- **WORK ORDER**
Within the material below, transcribe exactly the lines from the one holding "U12: NAND 74HC00" through the one holding "U38: NAND CD4011", keeping both ends and skipping the rest.

- **SUPPLIED MATERIAL**
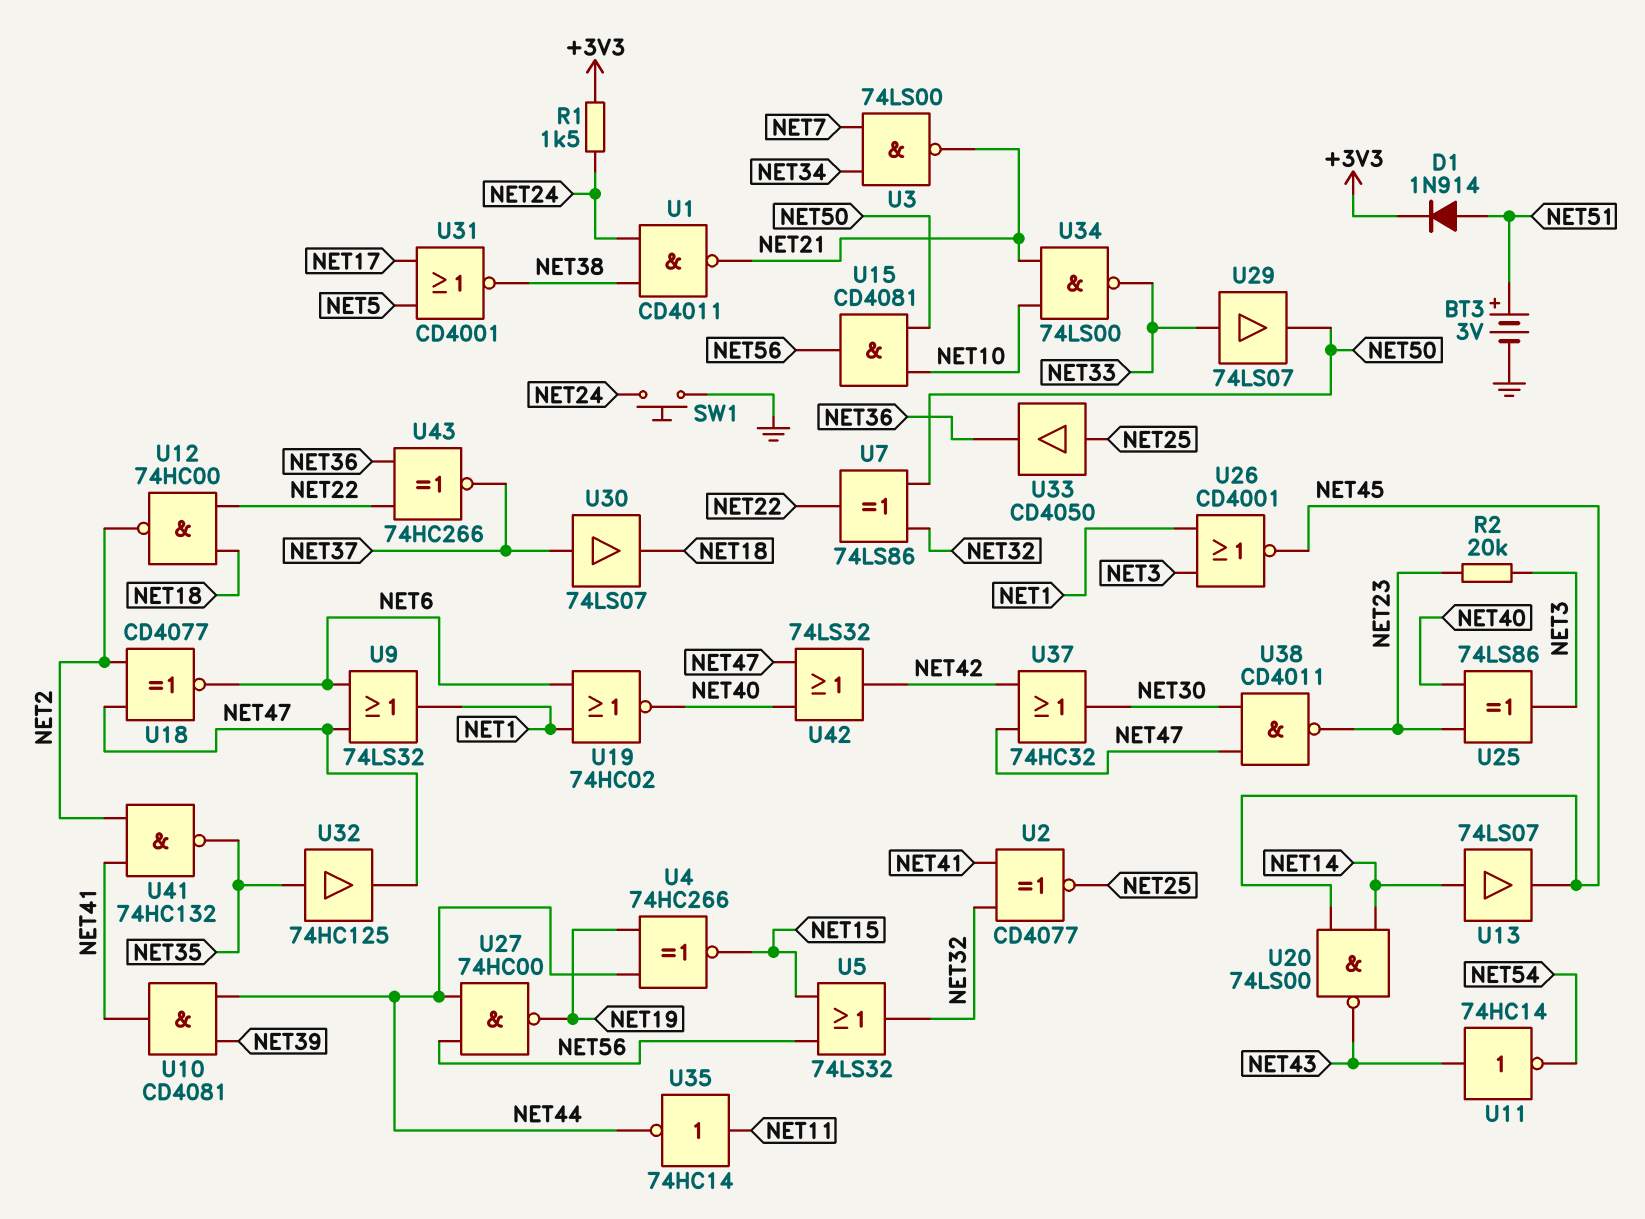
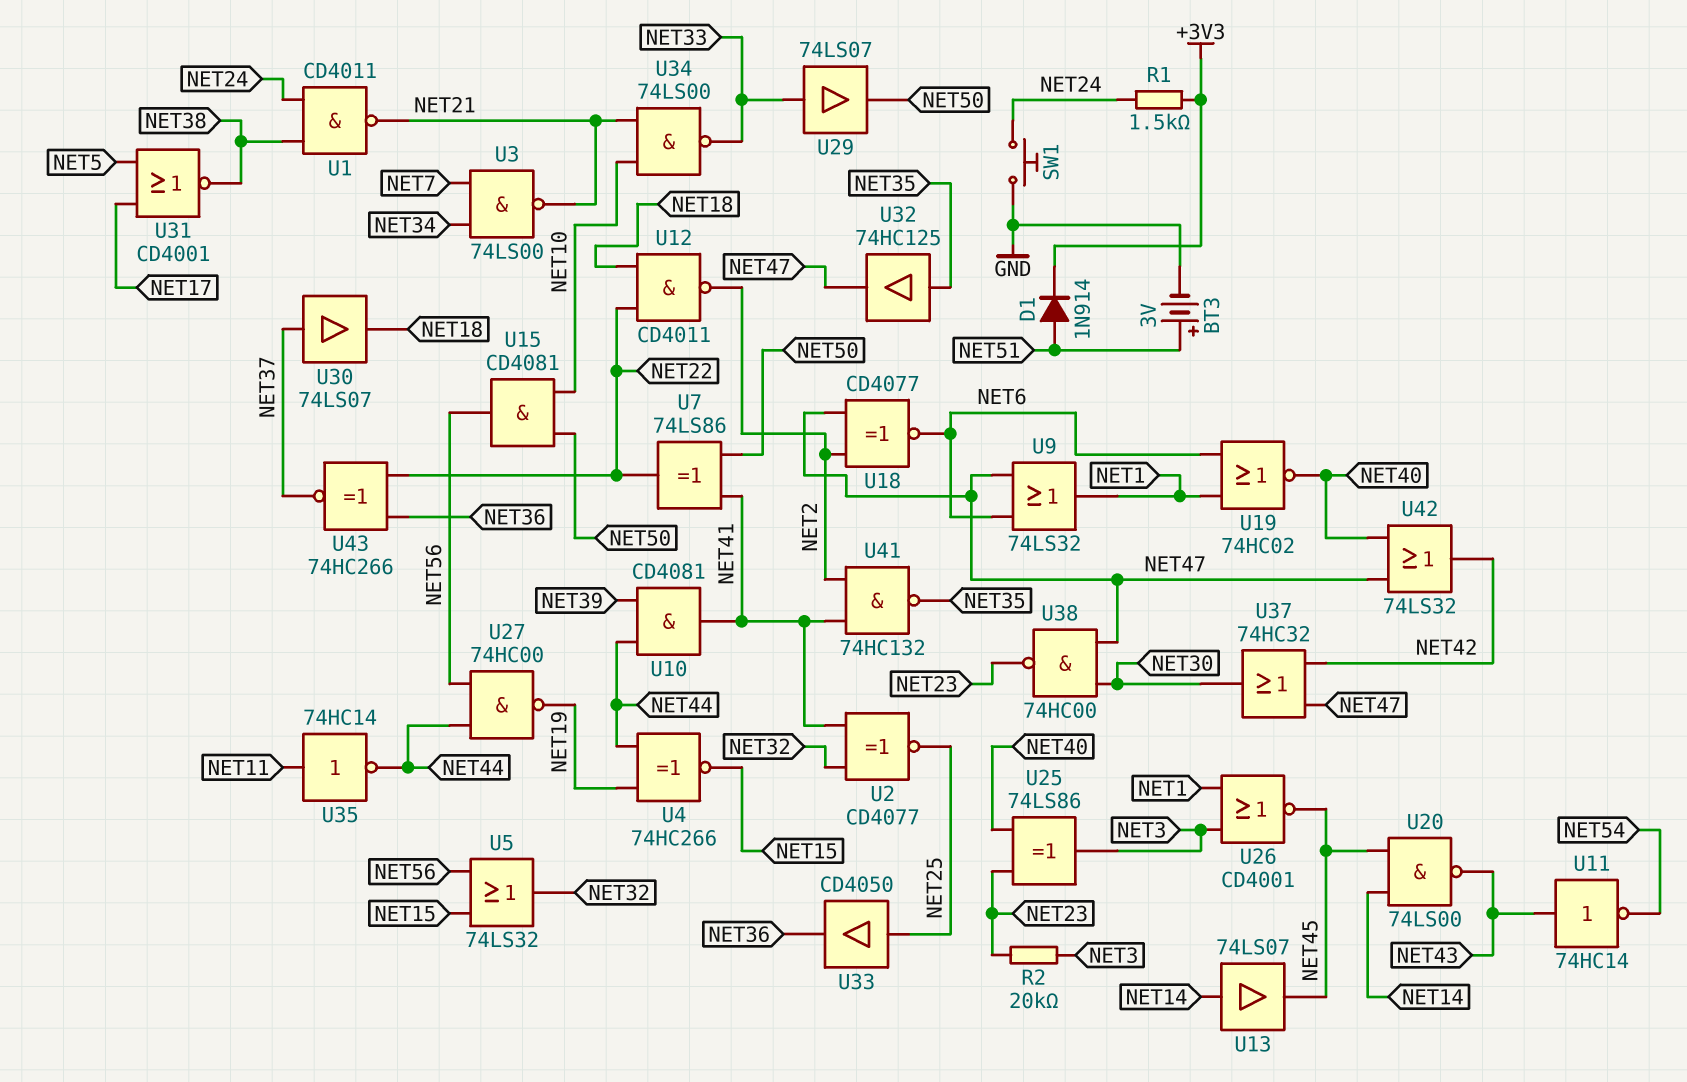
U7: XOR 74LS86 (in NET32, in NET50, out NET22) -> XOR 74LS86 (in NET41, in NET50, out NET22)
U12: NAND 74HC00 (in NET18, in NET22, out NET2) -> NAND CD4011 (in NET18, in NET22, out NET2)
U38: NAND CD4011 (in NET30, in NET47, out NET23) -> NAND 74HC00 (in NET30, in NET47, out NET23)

* * *

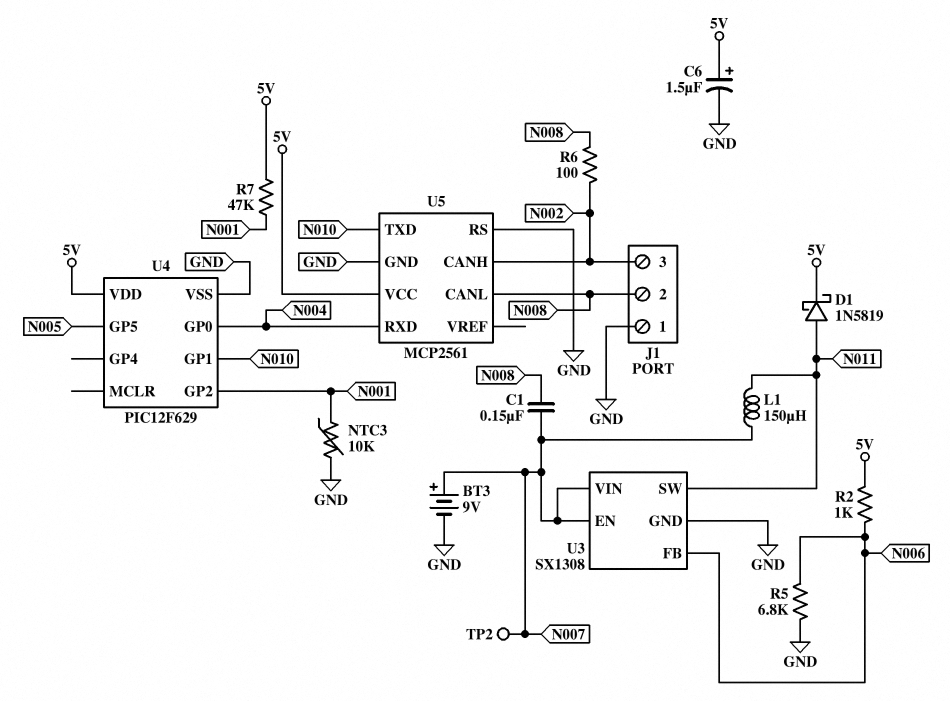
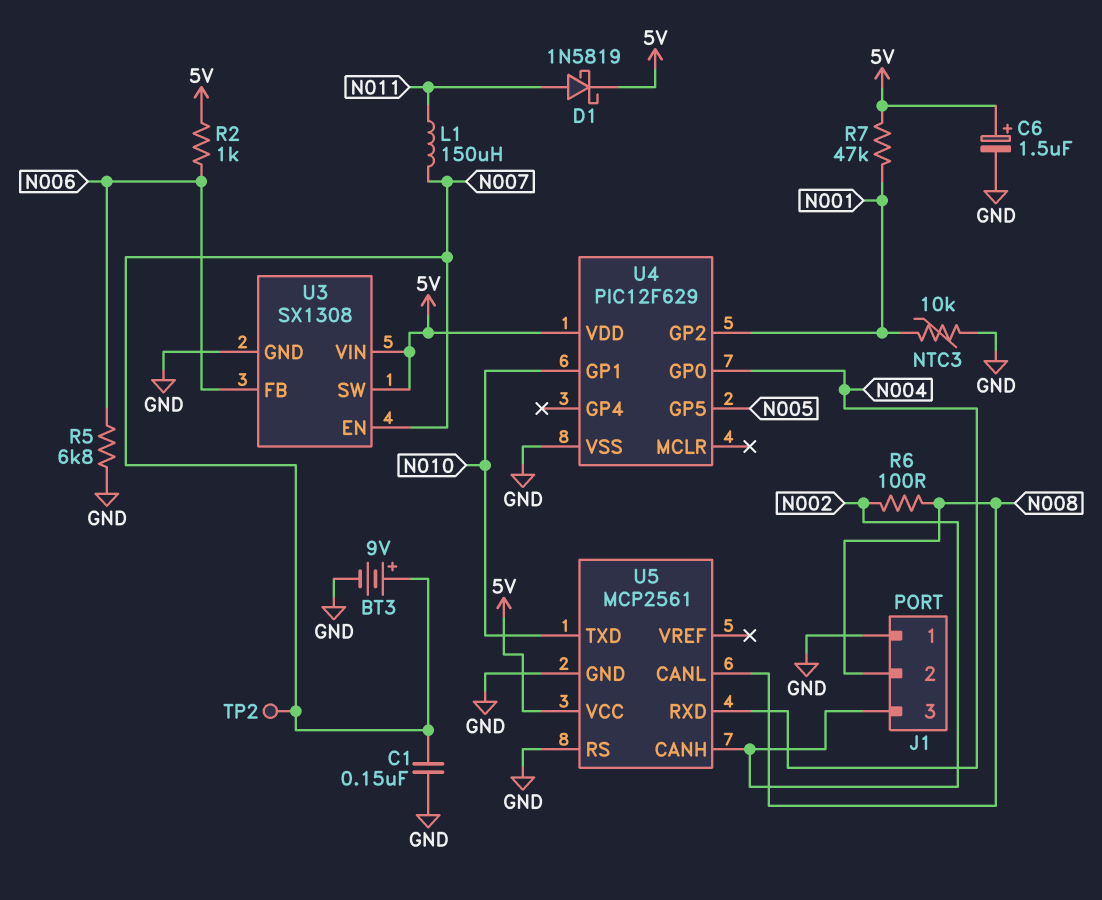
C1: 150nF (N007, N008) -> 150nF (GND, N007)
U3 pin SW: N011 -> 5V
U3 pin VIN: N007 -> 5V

- **ANSWER FOR THE TASK**
U12: NAND 74HC00 (in NET18, in NET22, out NET2) -> NAND CD4011 (in NET18, in NET22, out NET2)
U38: NAND CD4011 (in NET30, in NET47, out NET23) -> NAND 74HC00 (in NET30, in NET47, out NET23)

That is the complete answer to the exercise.